▸ PROMPT: A faithful copy is required: transcribe each line below exactly, minus the pictures.
Start of DATA
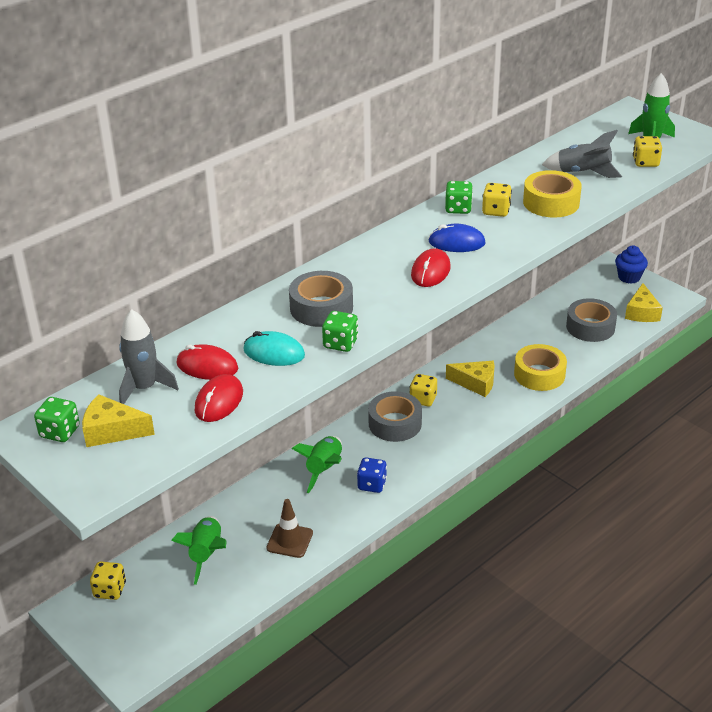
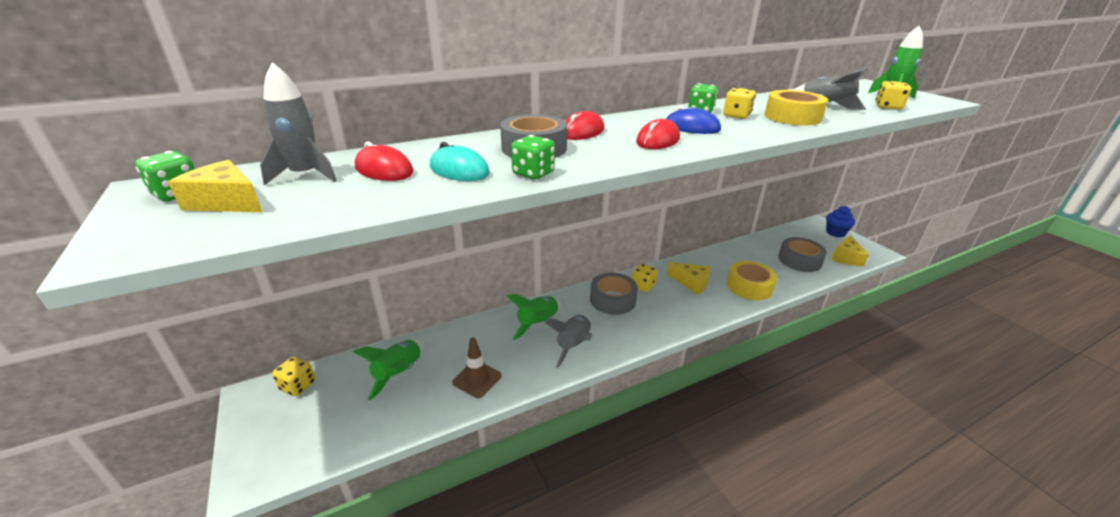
camera: 15 degrees right, 5 degrees down
(219, 401) = (363, 197): red mouse -> red mouse (582, 132)
(372, 484) = (573, 345): blue dice -> grey rocket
End of DATA
▸ SOLUTION TO THIS TASK:
camera: 15 degrees right, 5 degrees down
(219, 401) = (363, 197): red mouse -> red mouse (582, 132)
(372, 484) = (573, 345): blue dice -> grey rocket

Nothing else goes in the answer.